[Opening Records shown section]

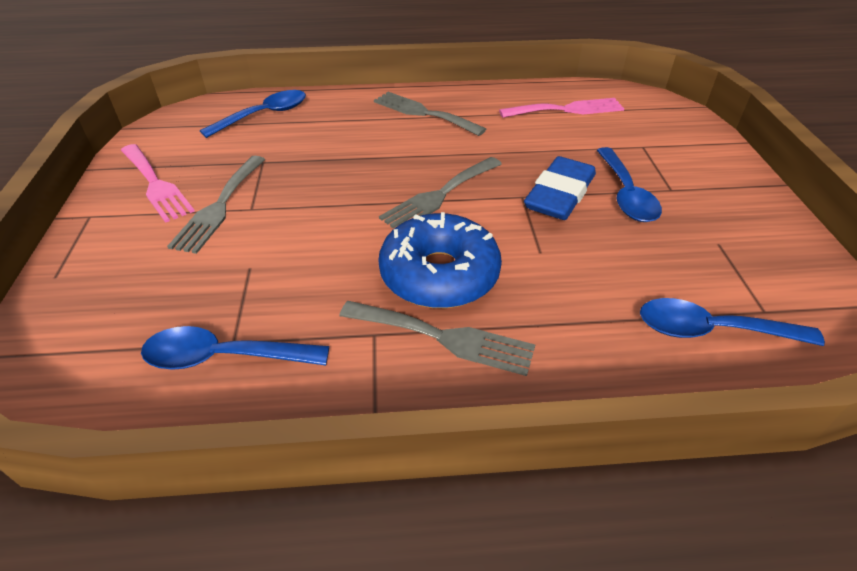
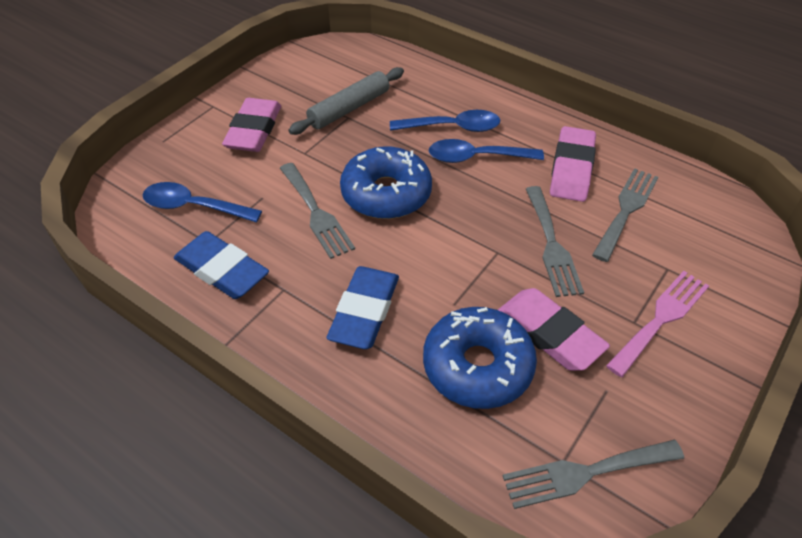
blue donut: 1 -> 2
blue eraser: 1 -> 2
blue spoon: 4 -> 3
grey rolling pin: 0 -> 1
pink eraser: 0 -> 3
pink fork: 2 -> 1

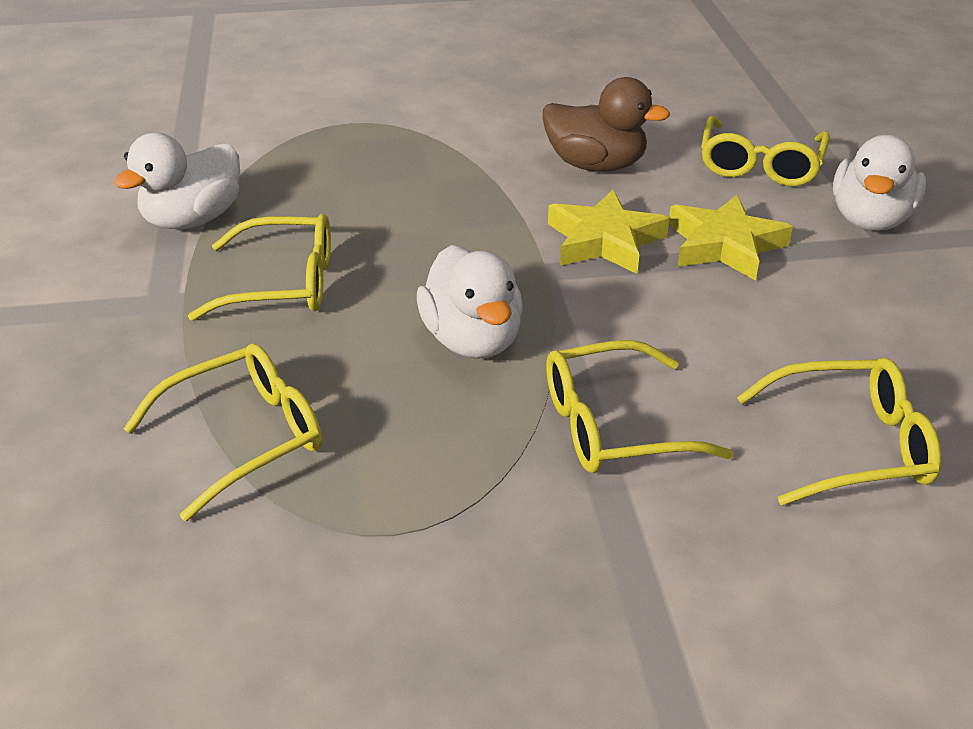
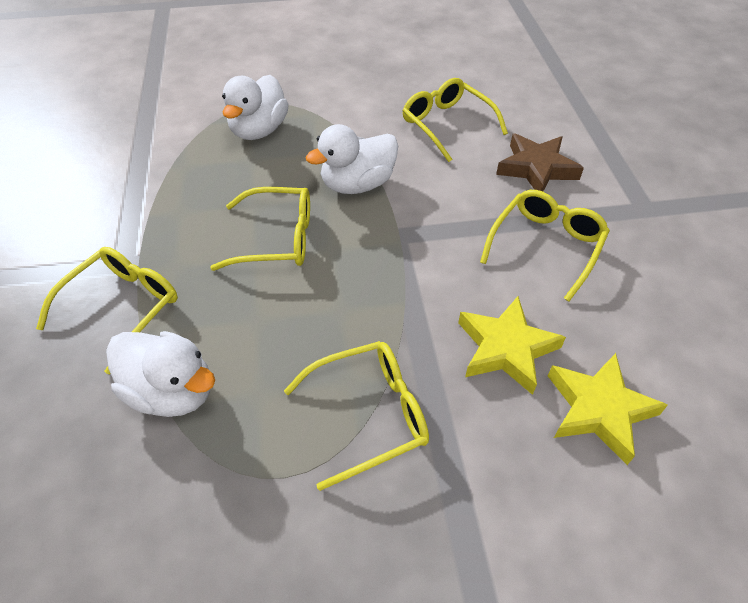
brown duck: 1 -> 0
brown star: 0 -> 1

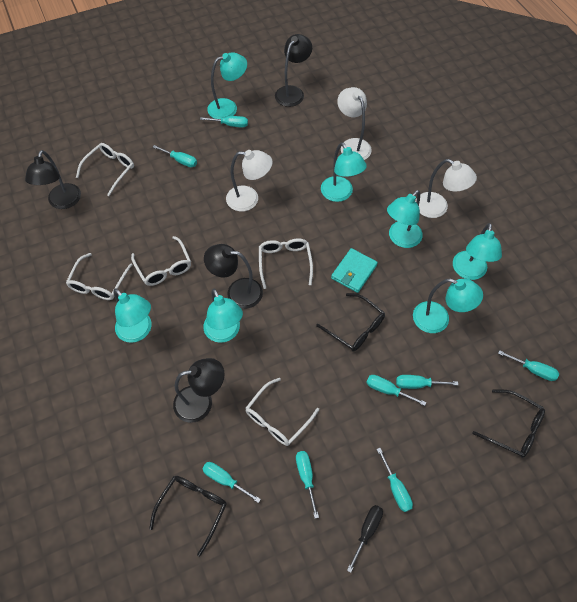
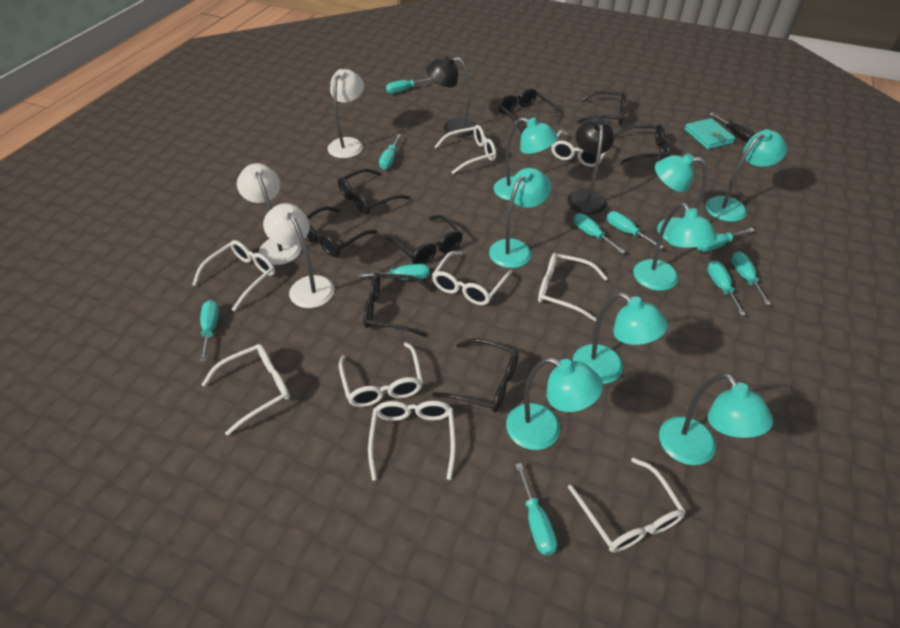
black glasses: 3 -> 8
black lamp: 4 -> 2
turquoise lamp: 7 -> 8
turquoise screwdriver: 8 -> 10
white glasses: 5 -> 9

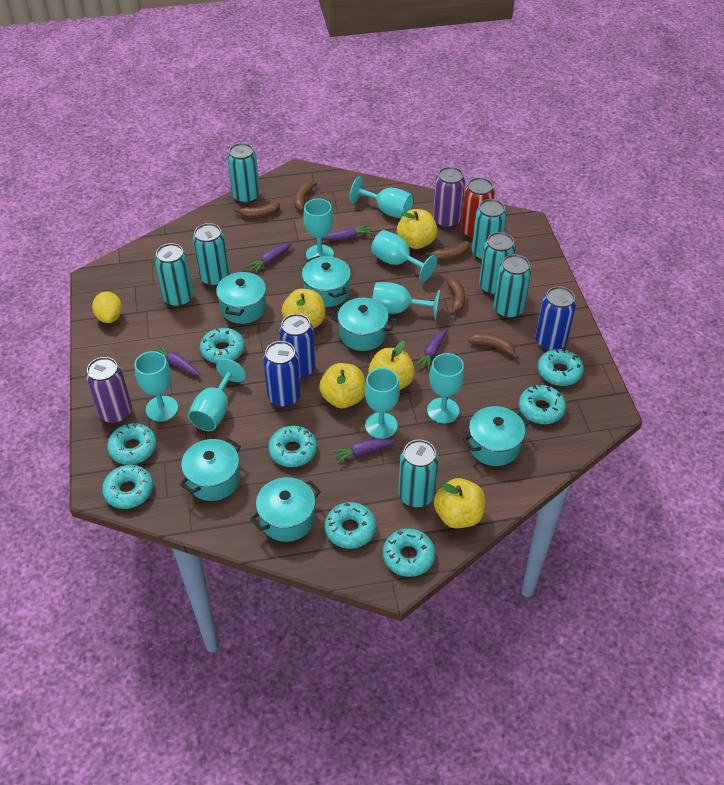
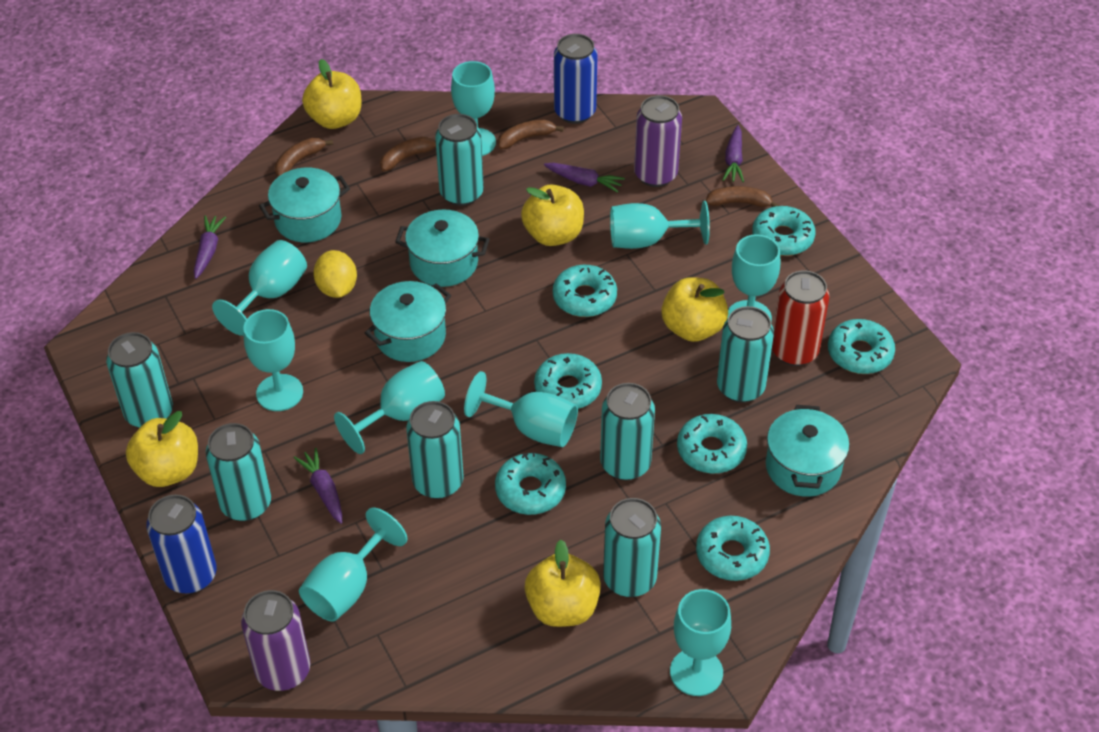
blue can: 3 -> 2
brown banana: 5 -> 4
purple carrot: 5 -> 4
turquoise donut: 8 -> 7
turquoise goblet: 8 -> 9
turquoise pot: 6 -> 4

[Closing Records shown section]

> _Task requirements_
Reproduce the lines above, exactly and exclusively, from the line containing "brown duck: 1 -> 0" down to the last line, both included; pictures are not part of the copy.

> _Answer to the exercise_
brown duck: 1 -> 0
brown star: 0 -> 1

black glasses: 3 -> 8
black lamp: 4 -> 2
turquoise lamp: 7 -> 8
turquoise screwdriver: 8 -> 10
white glasses: 5 -> 9

blue can: 3 -> 2
brown banana: 5 -> 4
purple carrot: 5 -> 4
turquoise donut: 8 -> 7
turquoise goblet: 8 -> 9
turquoise pot: 6 -> 4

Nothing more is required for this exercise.